[Frame-by-frame shape edits]
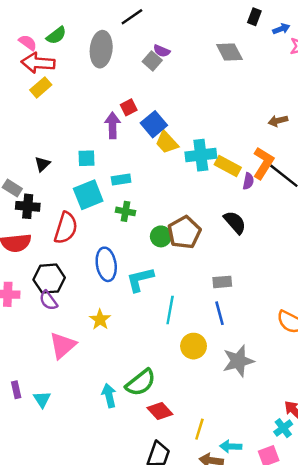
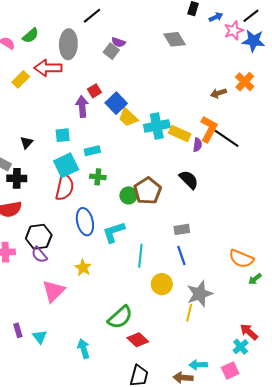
red arrow: (38, 63) -> (48, 68), moved
red semicircle: (66, 228) -> (65, 187), moved
cyan arrow: (109, 396) -> (84, 349), moved
yellow line: (199, 429) -> (189, 313), moved

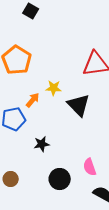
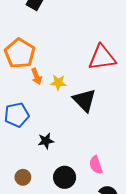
orange arrow: (33, 100) -> (36, 76), moved, turned 119
brown circle: (11, 179) -> (23, 177), moved

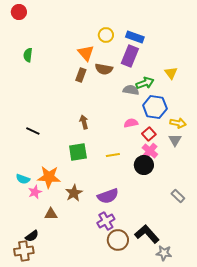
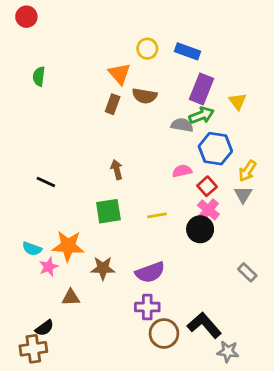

**Action item**: Excluding all pictures, reproduce the records exactly as they appear above.

**Solution to this problem**:
red arrow: (38, 63) -> (48, 68), moved
red semicircle: (66, 228) -> (65, 187), moved
cyan arrow: (109, 396) -> (84, 349), moved
yellow line: (199, 429) -> (189, 313), moved

orange arrow: (33, 100) -> (36, 76), moved, turned 119
brown circle: (11, 179) -> (23, 177), moved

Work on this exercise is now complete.